RECORDS FOR THE TASK.
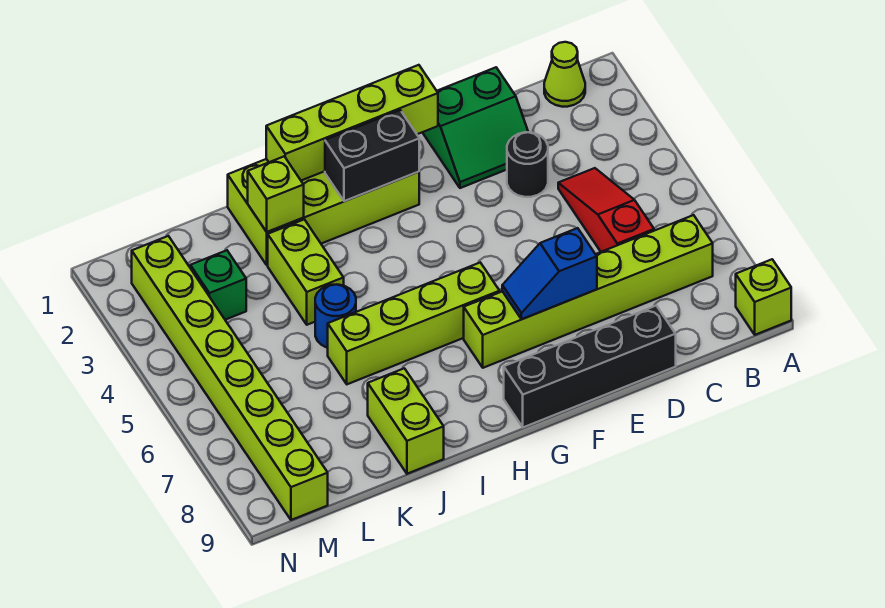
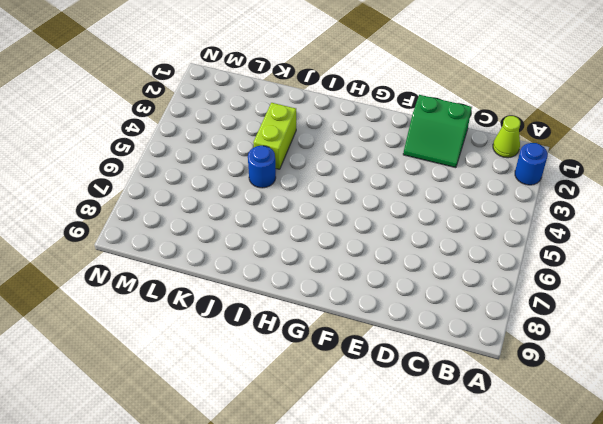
blue round brick A2 level 1 -> none
none -> lime brick A9 level 1
none -> lime brick B7:G7 level 1
none -> red slope C4:C6 level 1 top 6

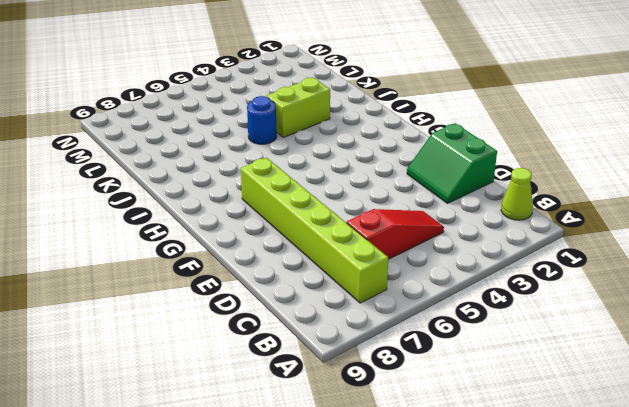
none -> lime brick A9 level 1
none -> black round brick D3 level 1
none -> black brick D9:G9 level 1

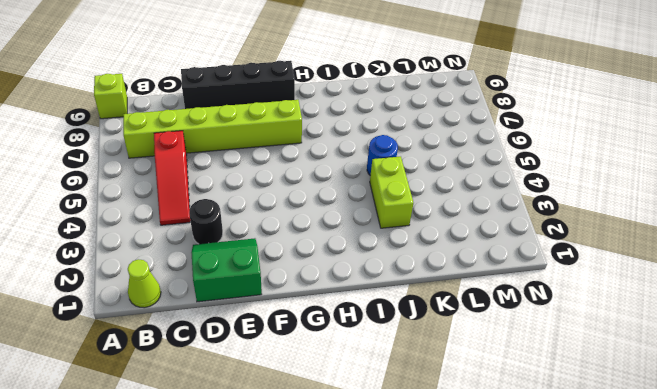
none -> lime brick G1:J2 level 1
none -> lime brick G6:J6 level 1
none -> lime brick J8:J9 level 1

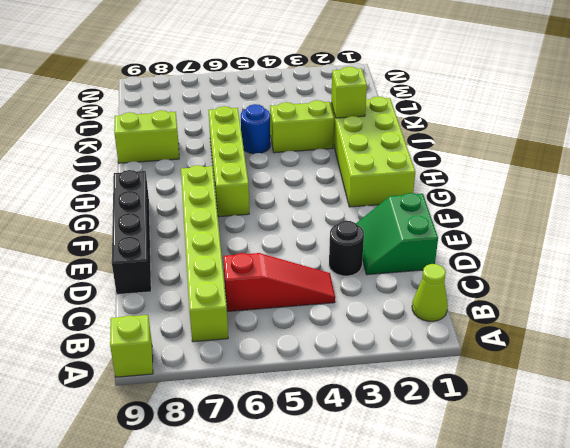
none -> green brick L3 level 1
none -> lime brick M2:M9 level 1
none -> blue slope E7:F7 level 2 top E

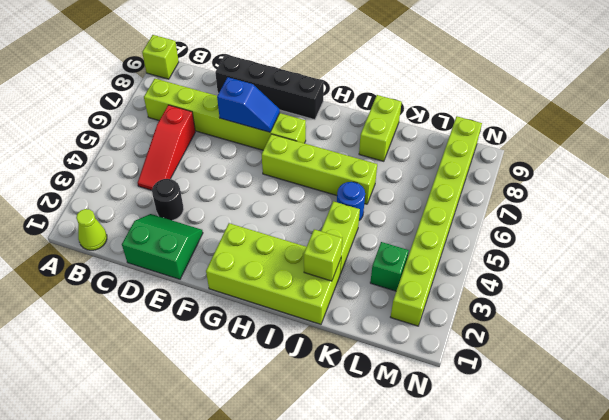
none -> lime brick F1:I1 level 2
none -> black brick G2:H2 level 2

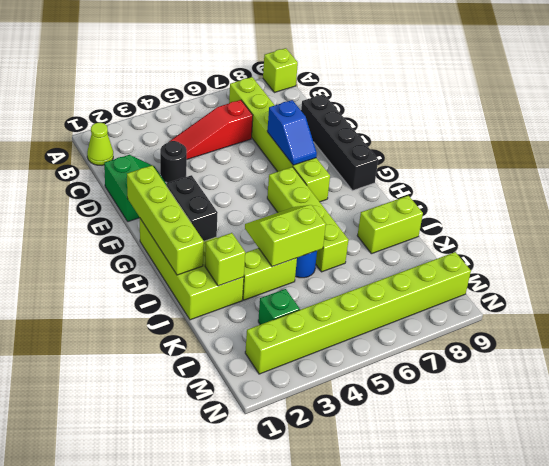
lime slope I4:J5 level 2 top J -> none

EXERCISE PROMPT. Give an exact copy of the line containing "none -> lime brick G1:J2 level 1" and every line after it through the end of the entries. Pictures are to be dropped.

RESPONSE AREA.
none -> lime brick G1:J2 level 1
none -> lime brick G6:J6 level 1
none -> lime brick J8:J9 level 1

none -> green brick L3 level 1
none -> lime brick M2:M9 level 1
none -> blue slope E7:F7 level 2 top E

none -> lime brick F1:I1 level 2
none -> black brick G2:H2 level 2

lime slope I4:J5 level 2 top J -> none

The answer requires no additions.